TASK PROMPT
Copy exactly the lines of the material below, starting with the first and including the line that holds "GAS1 pin AO: A7 -> A5".

DATASET
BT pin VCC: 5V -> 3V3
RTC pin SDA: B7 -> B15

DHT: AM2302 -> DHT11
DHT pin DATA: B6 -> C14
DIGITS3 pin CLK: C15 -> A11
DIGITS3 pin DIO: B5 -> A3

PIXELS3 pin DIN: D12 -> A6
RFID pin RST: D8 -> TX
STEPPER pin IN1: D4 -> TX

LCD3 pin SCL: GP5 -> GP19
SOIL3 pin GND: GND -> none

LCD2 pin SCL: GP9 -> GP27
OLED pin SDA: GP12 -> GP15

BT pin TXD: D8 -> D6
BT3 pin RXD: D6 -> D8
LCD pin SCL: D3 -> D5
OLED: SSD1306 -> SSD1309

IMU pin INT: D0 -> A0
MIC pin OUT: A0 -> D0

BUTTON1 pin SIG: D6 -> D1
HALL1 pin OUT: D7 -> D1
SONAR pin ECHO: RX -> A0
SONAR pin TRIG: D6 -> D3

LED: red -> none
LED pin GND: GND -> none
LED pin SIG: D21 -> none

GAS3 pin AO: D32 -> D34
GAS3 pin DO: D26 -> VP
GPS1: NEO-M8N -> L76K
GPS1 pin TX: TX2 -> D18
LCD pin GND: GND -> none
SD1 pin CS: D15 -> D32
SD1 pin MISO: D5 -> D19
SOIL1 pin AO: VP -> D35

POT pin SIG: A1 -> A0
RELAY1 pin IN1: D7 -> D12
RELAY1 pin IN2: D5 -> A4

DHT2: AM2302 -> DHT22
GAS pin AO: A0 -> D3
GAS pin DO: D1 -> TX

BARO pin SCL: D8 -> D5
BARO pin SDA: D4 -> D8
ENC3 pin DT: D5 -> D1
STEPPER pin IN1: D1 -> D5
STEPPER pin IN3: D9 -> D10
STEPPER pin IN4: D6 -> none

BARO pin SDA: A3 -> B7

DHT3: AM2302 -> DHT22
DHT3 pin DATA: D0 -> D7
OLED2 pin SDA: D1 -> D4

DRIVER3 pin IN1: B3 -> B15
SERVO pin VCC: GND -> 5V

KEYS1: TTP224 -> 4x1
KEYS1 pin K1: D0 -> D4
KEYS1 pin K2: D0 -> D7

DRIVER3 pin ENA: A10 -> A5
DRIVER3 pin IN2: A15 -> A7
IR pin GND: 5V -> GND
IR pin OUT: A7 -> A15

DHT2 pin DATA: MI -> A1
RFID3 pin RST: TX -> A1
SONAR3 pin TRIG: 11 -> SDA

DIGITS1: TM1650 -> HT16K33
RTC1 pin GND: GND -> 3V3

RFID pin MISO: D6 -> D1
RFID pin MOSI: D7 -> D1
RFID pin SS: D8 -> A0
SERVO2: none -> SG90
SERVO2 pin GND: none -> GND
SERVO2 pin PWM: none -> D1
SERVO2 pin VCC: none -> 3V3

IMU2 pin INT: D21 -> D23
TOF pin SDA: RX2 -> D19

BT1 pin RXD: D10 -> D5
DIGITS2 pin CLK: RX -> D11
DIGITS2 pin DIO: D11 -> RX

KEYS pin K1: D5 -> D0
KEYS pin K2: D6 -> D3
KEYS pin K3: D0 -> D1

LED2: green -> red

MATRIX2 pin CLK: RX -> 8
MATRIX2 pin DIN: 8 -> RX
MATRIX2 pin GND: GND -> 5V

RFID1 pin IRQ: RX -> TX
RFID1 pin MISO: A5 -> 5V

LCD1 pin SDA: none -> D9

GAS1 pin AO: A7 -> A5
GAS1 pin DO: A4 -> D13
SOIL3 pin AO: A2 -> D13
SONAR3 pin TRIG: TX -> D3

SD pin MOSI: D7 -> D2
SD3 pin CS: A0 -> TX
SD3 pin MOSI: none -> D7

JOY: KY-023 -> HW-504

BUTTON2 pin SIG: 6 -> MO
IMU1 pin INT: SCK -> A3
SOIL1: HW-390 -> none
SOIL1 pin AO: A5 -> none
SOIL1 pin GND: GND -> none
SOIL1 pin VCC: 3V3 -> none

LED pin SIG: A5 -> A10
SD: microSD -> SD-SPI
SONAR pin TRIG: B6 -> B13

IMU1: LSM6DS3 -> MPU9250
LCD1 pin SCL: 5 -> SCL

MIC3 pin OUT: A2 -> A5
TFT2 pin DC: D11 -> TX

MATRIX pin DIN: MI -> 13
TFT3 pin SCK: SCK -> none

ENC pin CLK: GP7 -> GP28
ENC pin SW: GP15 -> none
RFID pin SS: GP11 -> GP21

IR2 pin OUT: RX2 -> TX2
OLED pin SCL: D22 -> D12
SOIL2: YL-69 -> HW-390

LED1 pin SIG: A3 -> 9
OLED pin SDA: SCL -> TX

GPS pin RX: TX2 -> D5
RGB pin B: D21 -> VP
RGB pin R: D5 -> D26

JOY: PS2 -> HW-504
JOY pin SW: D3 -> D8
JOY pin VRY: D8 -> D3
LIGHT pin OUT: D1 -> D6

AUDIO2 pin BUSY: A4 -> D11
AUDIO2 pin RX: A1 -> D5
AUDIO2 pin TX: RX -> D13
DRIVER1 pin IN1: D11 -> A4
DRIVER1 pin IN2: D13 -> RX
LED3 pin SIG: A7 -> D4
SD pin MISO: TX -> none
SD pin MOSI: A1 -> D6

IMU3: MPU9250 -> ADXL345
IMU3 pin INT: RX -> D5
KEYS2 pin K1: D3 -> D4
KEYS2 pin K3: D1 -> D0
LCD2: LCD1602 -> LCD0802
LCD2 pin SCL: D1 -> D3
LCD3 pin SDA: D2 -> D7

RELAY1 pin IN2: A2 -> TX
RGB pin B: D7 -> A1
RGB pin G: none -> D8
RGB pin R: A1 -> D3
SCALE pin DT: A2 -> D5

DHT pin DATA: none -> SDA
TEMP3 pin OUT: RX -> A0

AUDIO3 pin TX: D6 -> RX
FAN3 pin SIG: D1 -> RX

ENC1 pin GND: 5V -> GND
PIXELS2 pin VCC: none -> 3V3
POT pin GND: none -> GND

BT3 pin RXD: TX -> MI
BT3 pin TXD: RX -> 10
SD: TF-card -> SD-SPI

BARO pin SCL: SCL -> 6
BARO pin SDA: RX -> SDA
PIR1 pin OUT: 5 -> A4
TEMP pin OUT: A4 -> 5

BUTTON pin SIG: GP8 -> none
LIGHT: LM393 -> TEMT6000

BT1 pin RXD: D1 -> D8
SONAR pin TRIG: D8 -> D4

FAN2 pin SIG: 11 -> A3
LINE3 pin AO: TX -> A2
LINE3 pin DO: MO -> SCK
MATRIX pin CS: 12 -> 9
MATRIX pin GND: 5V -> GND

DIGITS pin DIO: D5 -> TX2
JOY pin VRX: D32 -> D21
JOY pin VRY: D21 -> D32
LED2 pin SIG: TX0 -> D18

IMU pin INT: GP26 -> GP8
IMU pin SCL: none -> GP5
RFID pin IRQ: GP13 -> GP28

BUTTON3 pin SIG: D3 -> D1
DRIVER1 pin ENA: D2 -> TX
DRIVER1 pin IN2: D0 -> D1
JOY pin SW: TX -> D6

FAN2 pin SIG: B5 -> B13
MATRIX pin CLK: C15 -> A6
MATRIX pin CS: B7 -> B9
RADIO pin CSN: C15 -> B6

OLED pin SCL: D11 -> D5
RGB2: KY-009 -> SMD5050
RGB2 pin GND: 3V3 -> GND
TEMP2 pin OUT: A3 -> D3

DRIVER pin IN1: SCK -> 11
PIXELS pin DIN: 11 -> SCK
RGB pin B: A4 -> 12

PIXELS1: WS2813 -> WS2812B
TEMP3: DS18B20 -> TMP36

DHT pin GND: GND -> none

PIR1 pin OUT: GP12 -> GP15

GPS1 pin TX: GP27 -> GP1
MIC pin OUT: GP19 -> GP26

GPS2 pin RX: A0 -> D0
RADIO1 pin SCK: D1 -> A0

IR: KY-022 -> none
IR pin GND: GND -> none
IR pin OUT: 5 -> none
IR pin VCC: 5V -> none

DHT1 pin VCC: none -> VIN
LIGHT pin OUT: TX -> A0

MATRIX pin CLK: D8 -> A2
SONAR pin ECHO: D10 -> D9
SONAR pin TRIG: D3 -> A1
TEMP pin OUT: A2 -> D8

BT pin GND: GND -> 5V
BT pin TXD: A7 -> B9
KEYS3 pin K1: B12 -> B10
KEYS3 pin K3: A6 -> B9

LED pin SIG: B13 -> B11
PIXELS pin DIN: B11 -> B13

ANSWER SECTION
BT pin VCC: 5V -> 3V3
RTC pin SDA: B7 -> B15

DHT: AM2302 -> DHT11
DHT pin DATA: B6 -> C14
DIGITS3 pin CLK: C15 -> A11
DIGITS3 pin DIO: B5 -> A3

PIXELS3 pin DIN: D12 -> A6
RFID pin RST: D8 -> TX
STEPPER pin IN1: D4 -> TX

LCD3 pin SCL: GP5 -> GP19
SOIL3 pin GND: GND -> none

LCD2 pin SCL: GP9 -> GP27
OLED pin SDA: GP12 -> GP15

BT pin TXD: D8 -> D6
BT3 pin RXD: D6 -> D8
LCD pin SCL: D3 -> D5
OLED: SSD1306 -> SSD1309

IMU pin INT: D0 -> A0
MIC pin OUT: A0 -> D0

BUTTON1 pin SIG: D6 -> D1
HALL1 pin OUT: D7 -> D1
SONAR pin ECHO: RX -> A0
SONAR pin TRIG: D6 -> D3

LED: red -> none
LED pin GND: GND -> none
LED pin SIG: D21 -> none

GAS3 pin AO: D32 -> D34
GAS3 pin DO: D26 -> VP
GPS1: NEO-M8N -> L76K
GPS1 pin TX: TX2 -> D18
LCD pin GND: GND -> none
SD1 pin CS: D15 -> D32
SD1 pin MISO: D5 -> D19
SOIL1 pin AO: VP -> D35

POT pin SIG: A1 -> A0
RELAY1 pin IN1: D7 -> D12
RELAY1 pin IN2: D5 -> A4

DHT2: AM2302 -> DHT22
GAS pin AO: A0 -> D3
GAS pin DO: D1 -> TX

BARO pin SCL: D8 -> D5
BARO pin SDA: D4 -> D8
ENC3 pin DT: D5 -> D1
STEPPER pin IN1: D1 -> D5
STEPPER pin IN3: D9 -> D10
STEPPER pin IN4: D6 -> none

BARO pin SDA: A3 -> B7

DHT3: AM2302 -> DHT22
DHT3 pin DATA: D0 -> D7
OLED2 pin SDA: D1 -> D4

DRIVER3 pin IN1: B3 -> B15
SERVO pin VCC: GND -> 5V

KEYS1: TTP224 -> 4x1
KEYS1 pin K1: D0 -> D4
KEYS1 pin K2: D0 -> D7

DRIVER3 pin ENA: A10 -> A5
DRIVER3 pin IN2: A15 -> A7
IR pin GND: 5V -> GND
IR pin OUT: A7 -> A15

DHT2 pin DATA: MI -> A1
RFID3 pin RST: TX -> A1
SONAR3 pin TRIG: 11 -> SDA

DIGITS1: TM1650 -> HT16K33
RTC1 pin GND: GND -> 3V3

RFID pin MISO: D6 -> D1
RFID pin MOSI: D7 -> D1
RFID pin SS: D8 -> A0
SERVO2: none -> SG90
SERVO2 pin GND: none -> GND
SERVO2 pin PWM: none -> D1
SERVO2 pin VCC: none -> 3V3

IMU2 pin INT: D21 -> D23
TOF pin SDA: RX2 -> D19

BT1 pin RXD: D10 -> D5
DIGITS2 pin CLK: RX -> D11
DIGITS2 pin DIO: D11 -> RX

KEYS pin K1: D5 -> D0
KEYS pin K2: D6 -> D3
KEYS pin K3: D0 -> D1

LED2: green -> red

MATRIX2 pin CLK: RX -> 8
MATRIX2 pin DIN: 8 -> RX
MATRIX2 pin GND: GND -> 5V

RFID1 pin IRQ: RX -> TX
RFID1 pin MISO: A5 -> 5V

LCD1 pin SDA: none -> D9

GAS1 pin AO: A7 -> A5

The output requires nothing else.